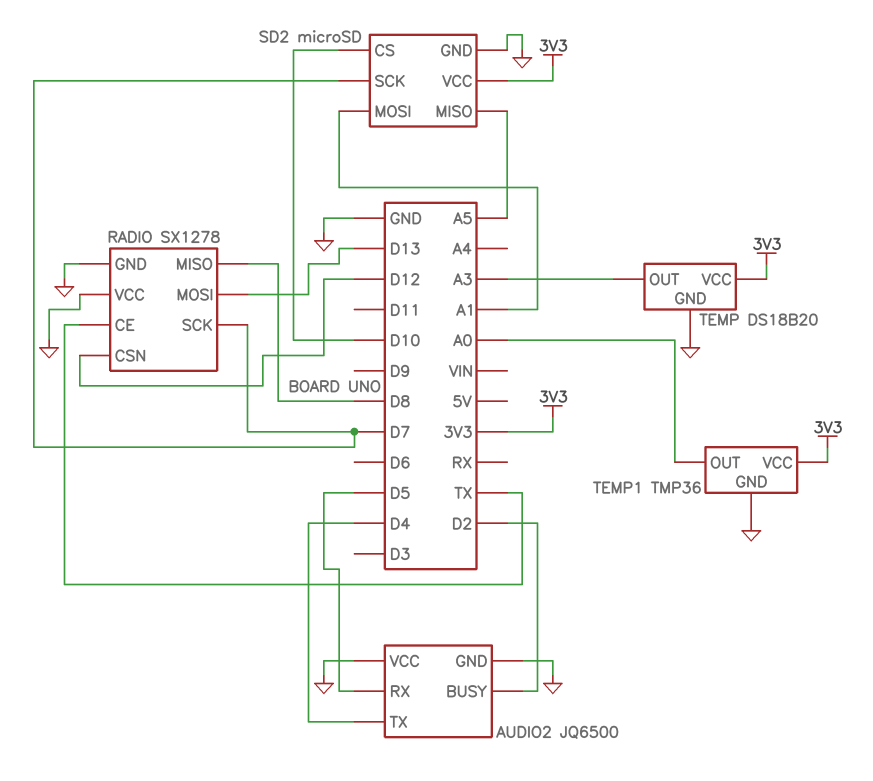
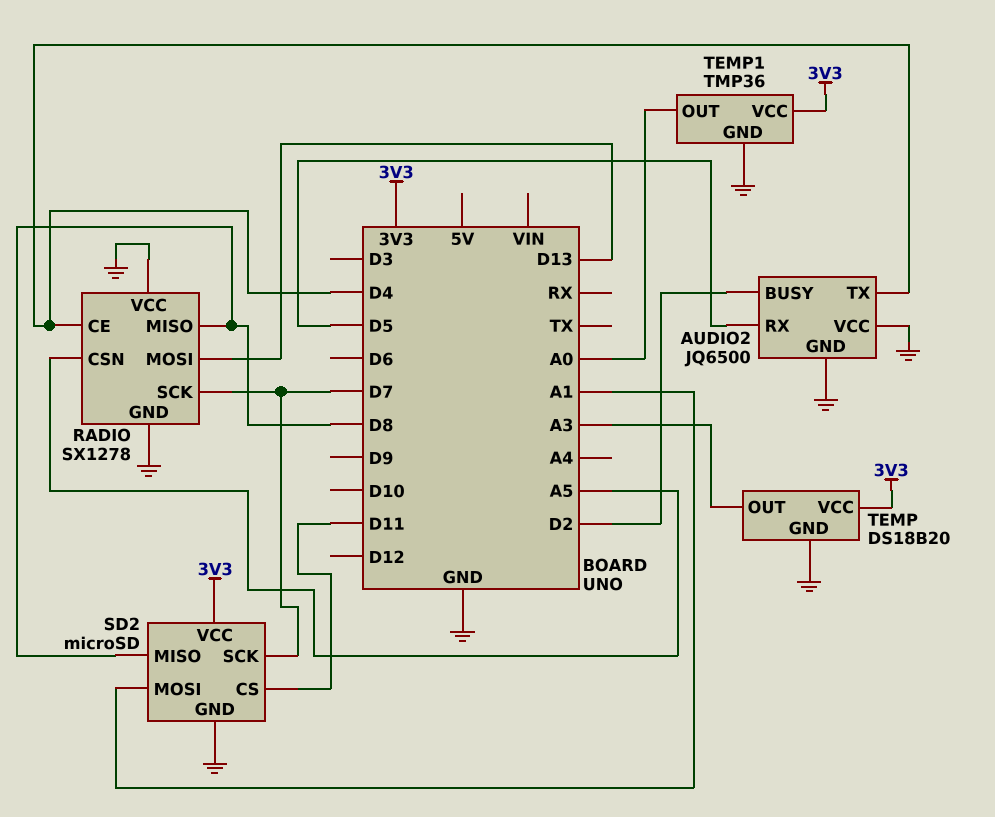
RADIO pin CE: TX -> D4
RADIO pin CSN: D12 -> A5
SD2 pin CS: D10 -> D11
SD2 pin MISO: A5 -> D8

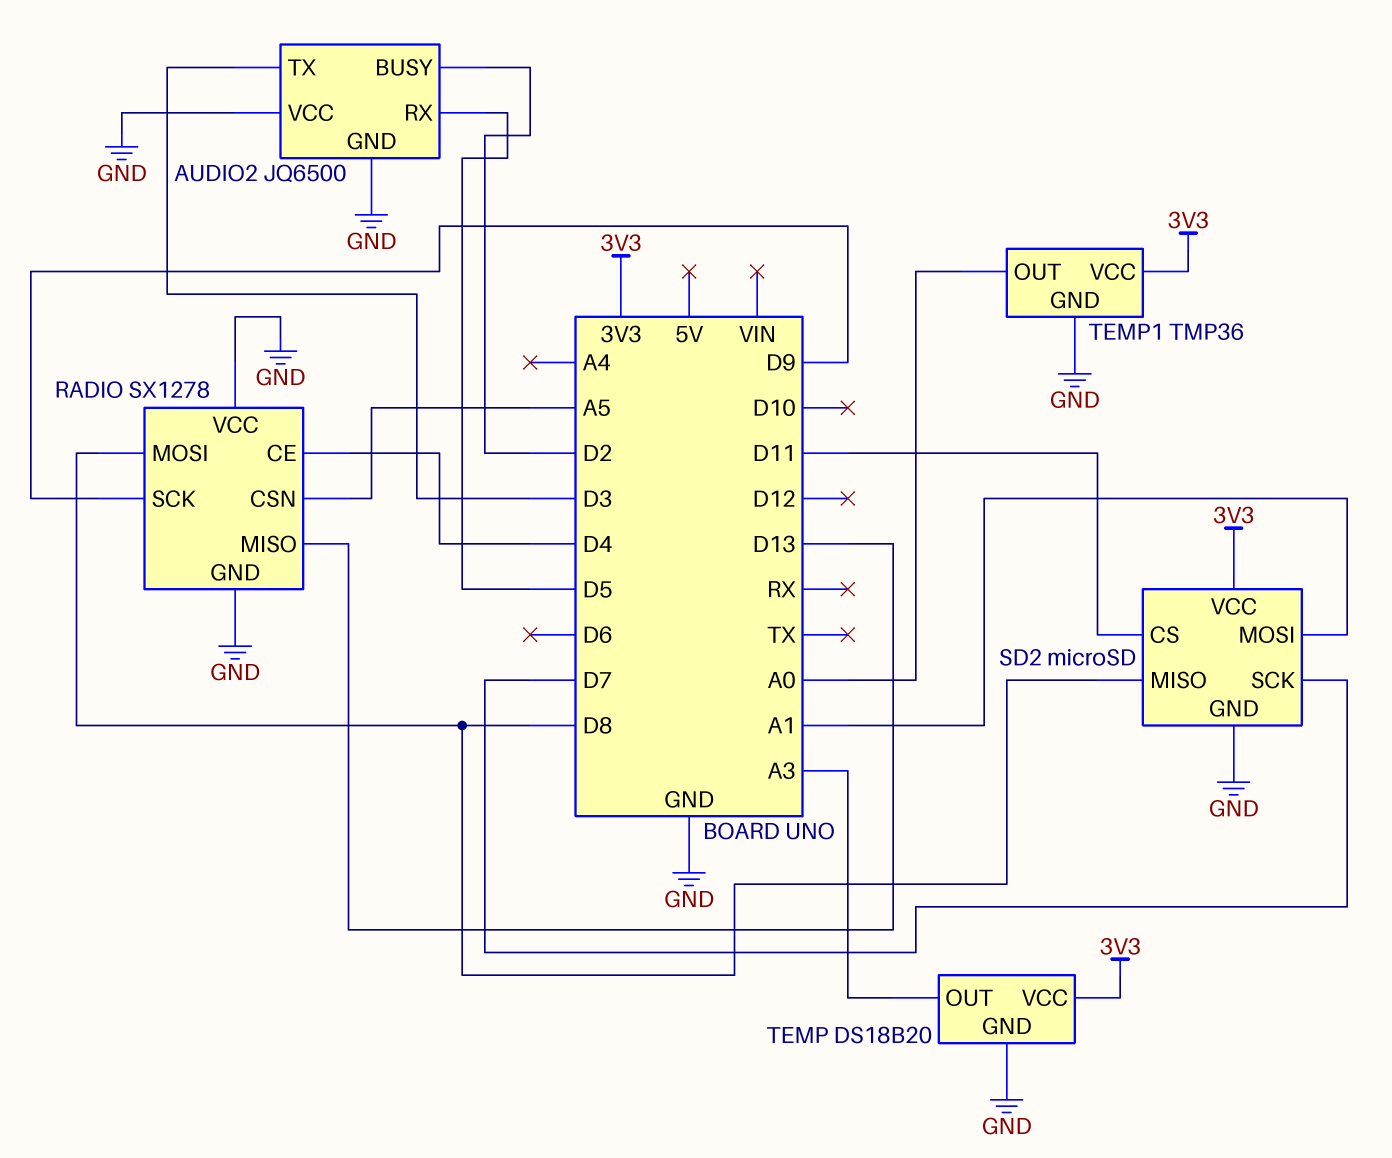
AUDIO2 pin TX: D4 -> D3
RADIO pin MISO: D8 -> D13
RADIO pin MOSI: D13 -> D8
RADIO pin SCK: D7 -> D9

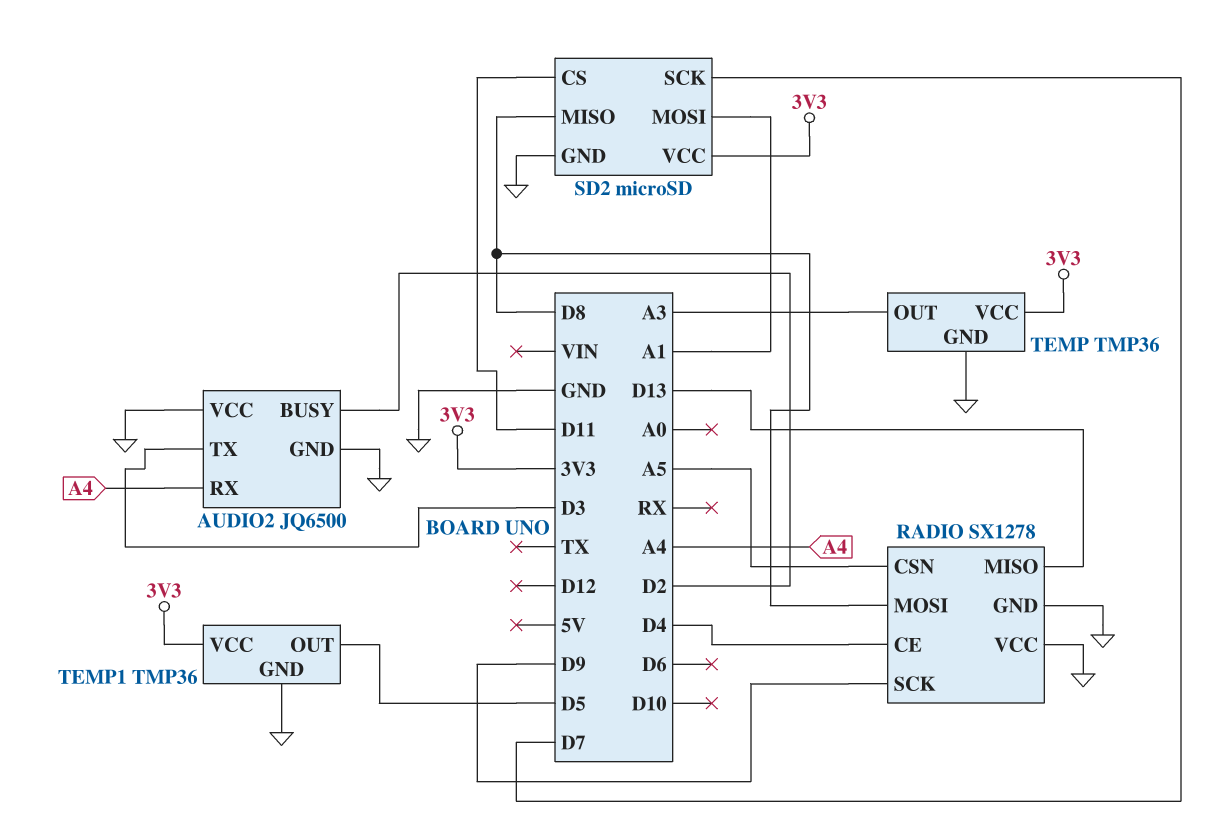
AUDIO2 pin RX: D5 -> A4
TEMP: DS18B20 -> TMP36
TEMP1 pin OUT: A0 -> D5

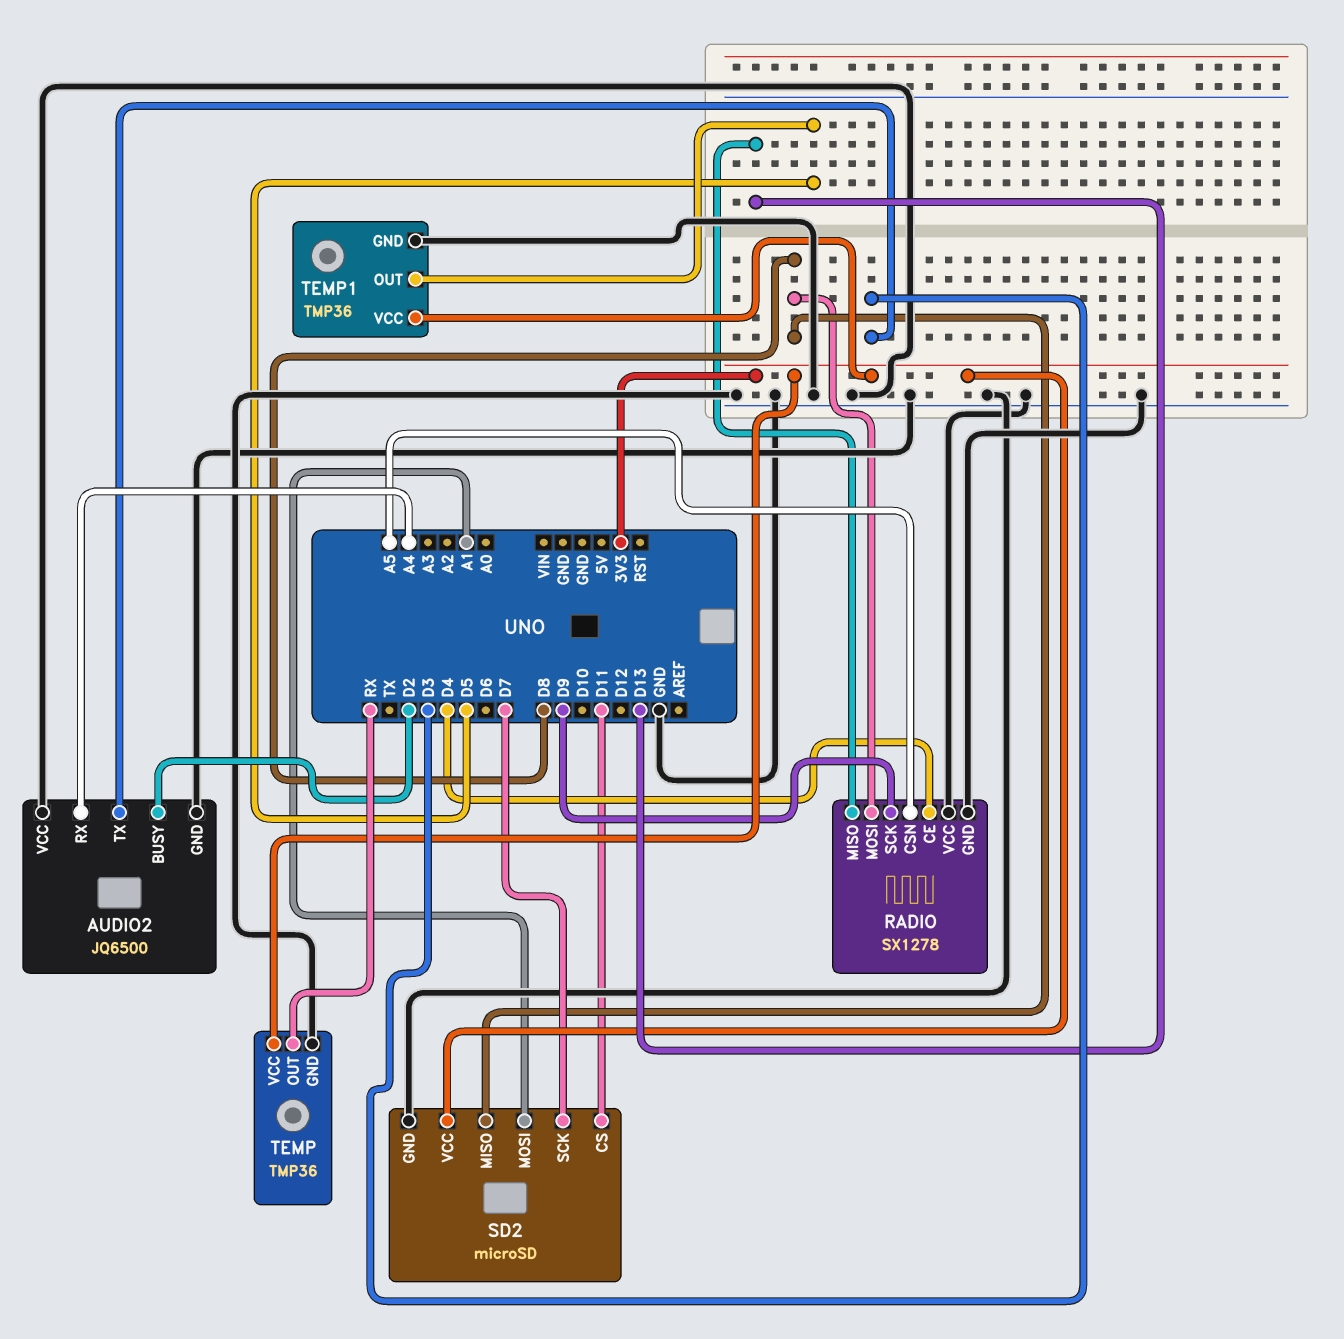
TEMP pin OUT: A3 -> RX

☆ ☆ ☆ ☆

» Exercise goal
Lines holding "RADIO": copy each one from the records above.

» Your solution
RADIO pin CE: TX -> D4
RADIO pin CSN: D12 -> A5
RADIO pin MISO: D8 -> D13
RADIO pin MOSI: D13 -> D8
RADIO pin SCK: D7 -> D9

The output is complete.